# Source data:
········
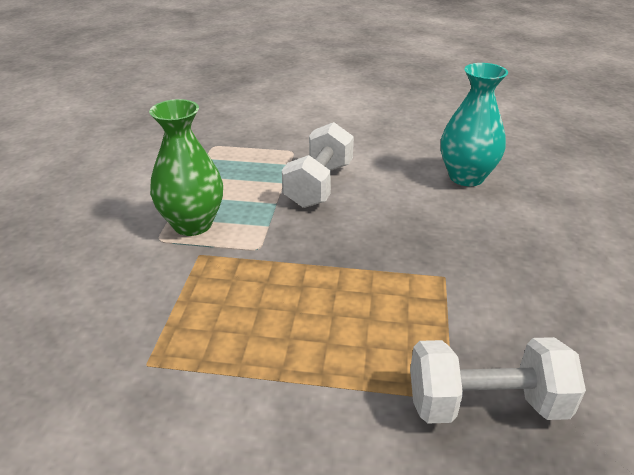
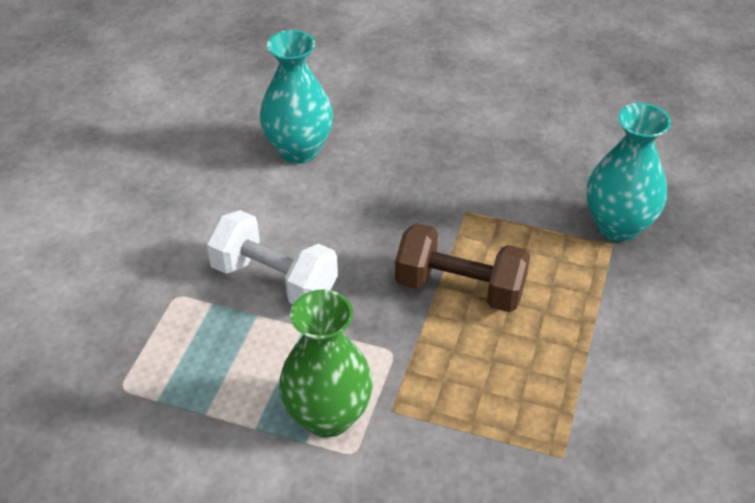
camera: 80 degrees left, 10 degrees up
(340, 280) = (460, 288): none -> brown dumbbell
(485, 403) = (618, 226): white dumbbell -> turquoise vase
········
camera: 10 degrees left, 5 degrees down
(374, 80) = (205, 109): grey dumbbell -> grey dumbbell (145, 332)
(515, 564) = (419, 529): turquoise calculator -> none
········
# Problem statement:
From the records above, retype only the lines starting at the line that contains "camera: 80 degrees left, 10 degrees up" and ending at the line that contains "(485, 403) = (618, 226): white", both included.

# Solution to this problem:
camera: 80 degrees left, 10 degrees up
(340, 280) = (460, 288): none -> brown dumbbell
(485, 403) = (618, 226): white dumbbell -> turquoise vase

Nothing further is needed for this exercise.